Listed entries:
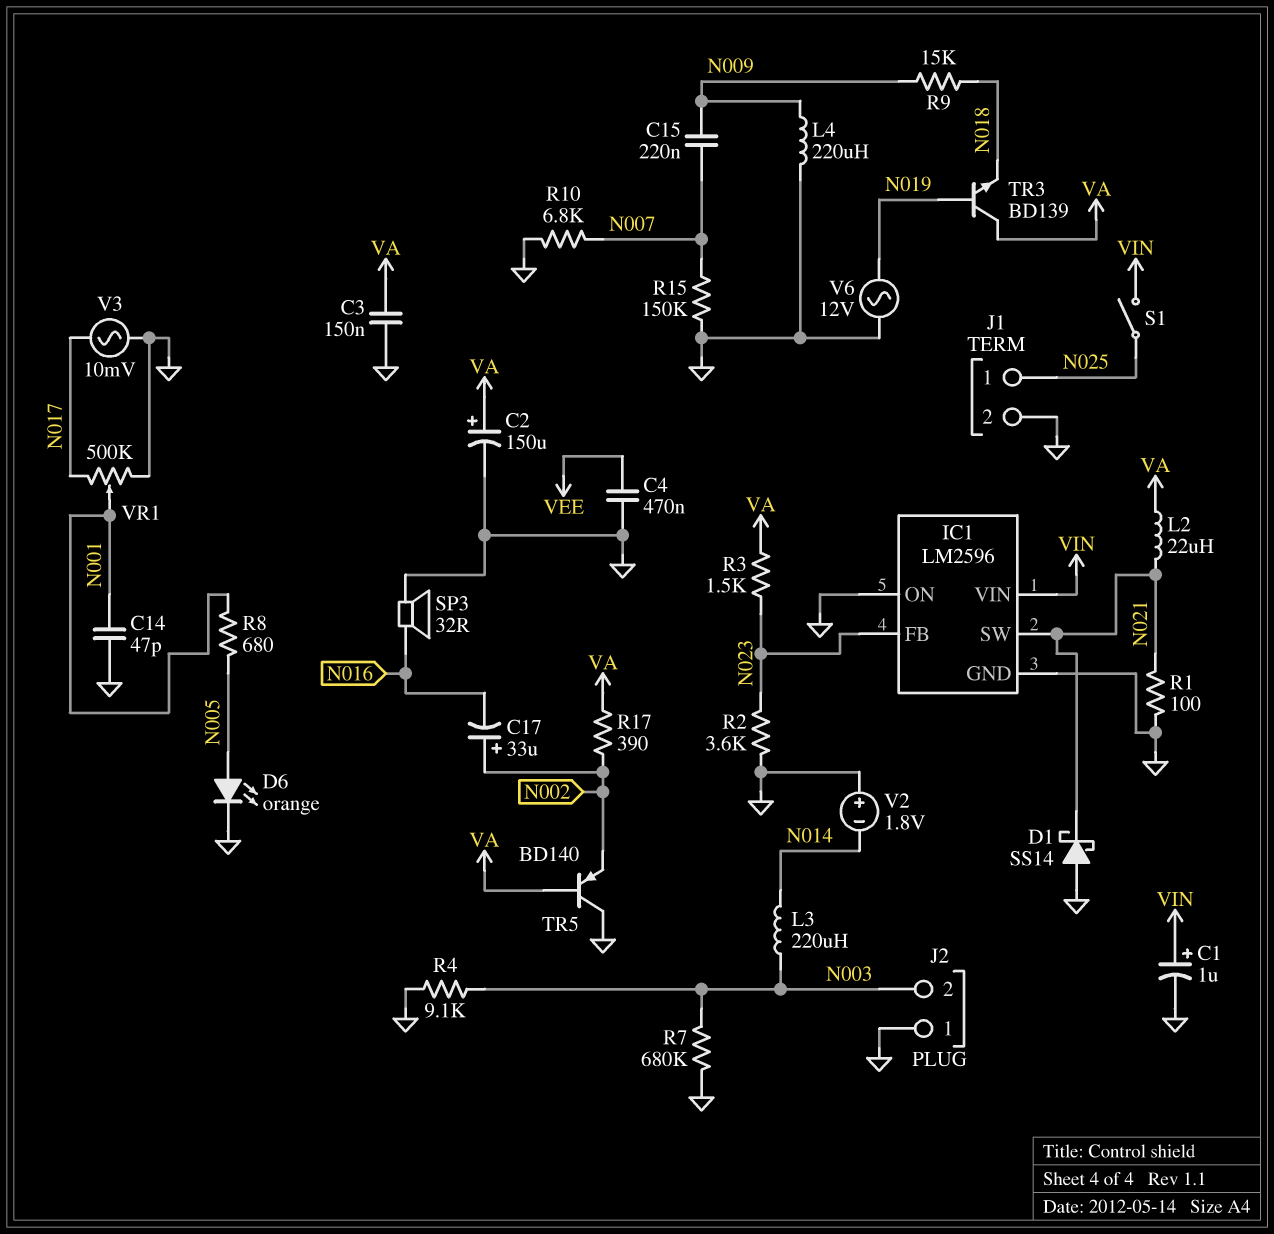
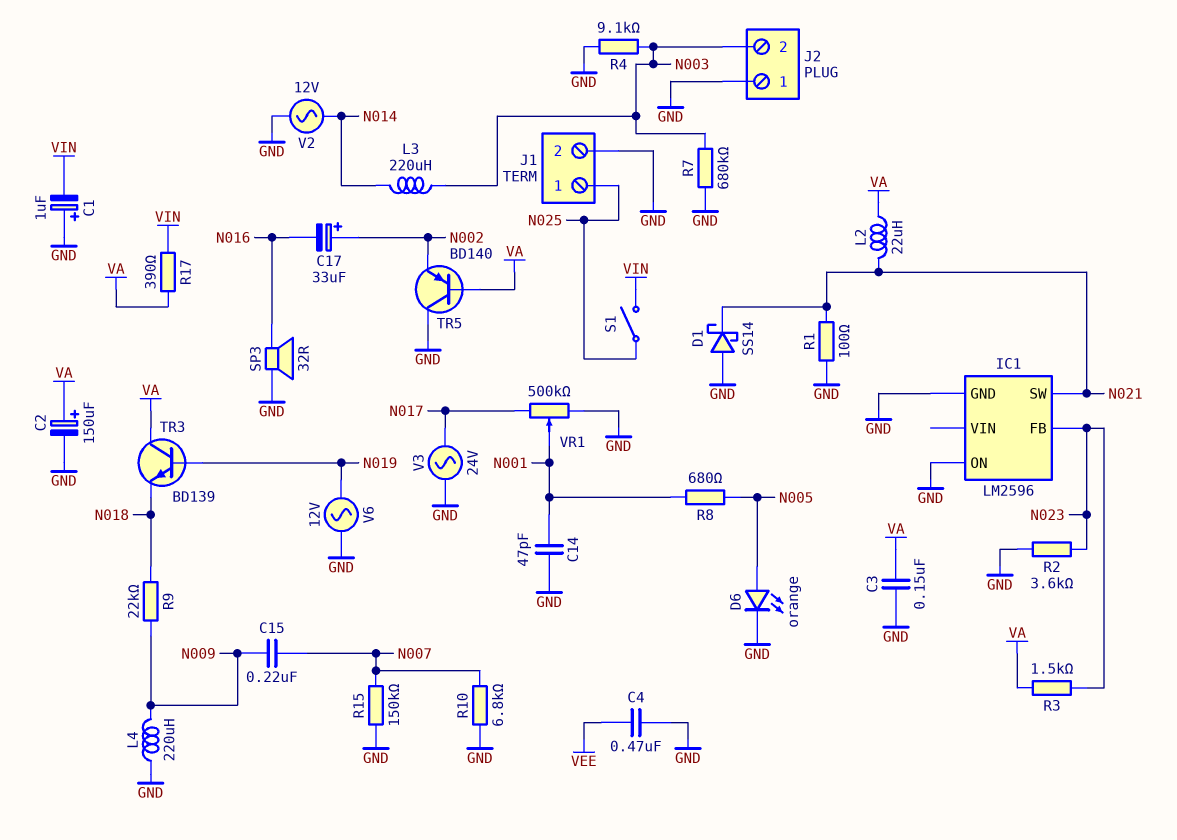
C1: 1uF (plus VIN, minus GND) -> 1uF (plus GND, minus VIN)
IC1 pin VIN: VIN -> none
R9: 15k (N009, N018) -> 22k (N009, N018)
R17: 390 (N002, VA) -> 390 (VA, VIN)
V2: 1.8V (plus GND, minus N014) -> AC 12V (GND, N014)
V3: AC 10mV (GND, N017) -> AC 24V (GND, N017)

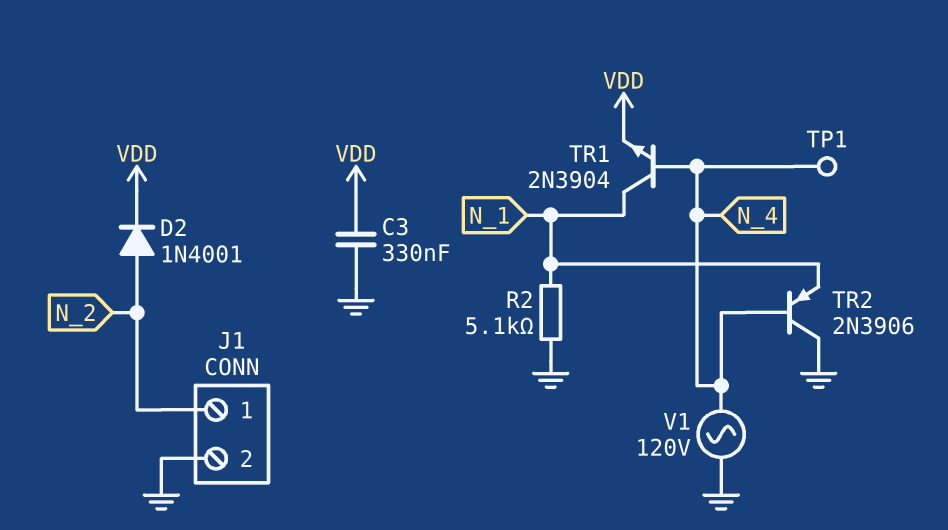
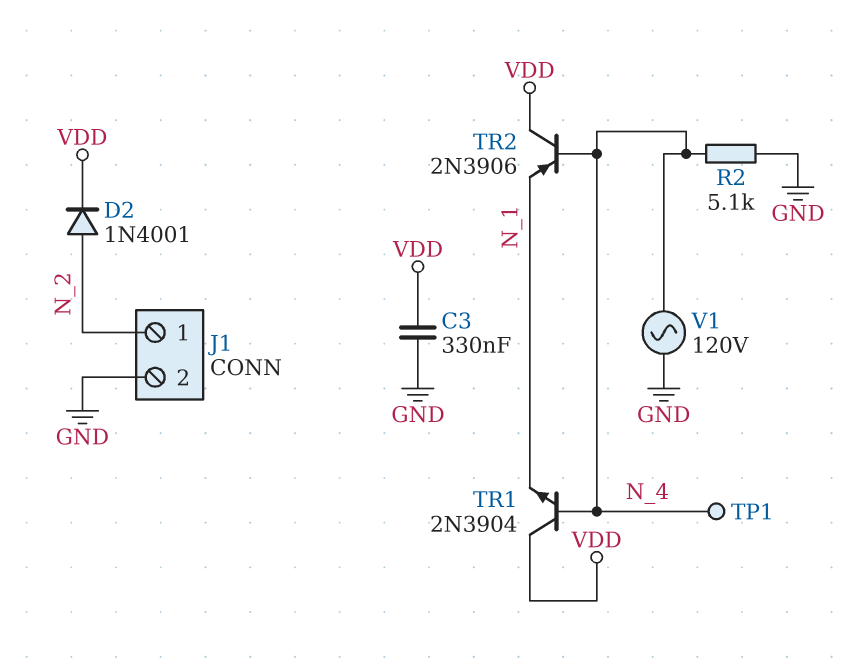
R2: 5.1k (GND, N_1) -> 5.1k (GND, N_4)
TR1: NPN 2N3904 (B N_4, C N_1, E VDD) -> NPN 2N3904 (B N_4, C VDD, E N_1)
TR2: PNP 2N3906 (B N_4, C GND, E N_1) -> PNP 2N3906 (B N_4, C VDD, E N_1)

Assignment: Once the line containing "R9: 15k (N009, N018) -> 22k (N009, N018)" is found, write it out exactly along with every line after it through the end of the listing, excluding pictures.

Solution for this task:
R9: 15k (N009, N018) -> 22k (N009, N018)
R17: 390 (N002, VA) -> 390 (VA, VIN)
V2: 1.8V (plus GND, minus N014) -> AC 12V (GND, N014)
V3: AC 10mV (GND, N017) -> AC 24V (GND, N017)

R2: 5.1k (GND, N_1) -> 5.1k (GND, N_4)
TR1: NPN 2N3904 (B N_4, C N_1, E VDD) -> NPN 2N3904 (B N_4, C VDD, E N_1)
TR2: PNP 2N3906 (B N_4, C GND, E N_1) -> PNP 2N3906 (B N_4, C VDD, E N_1)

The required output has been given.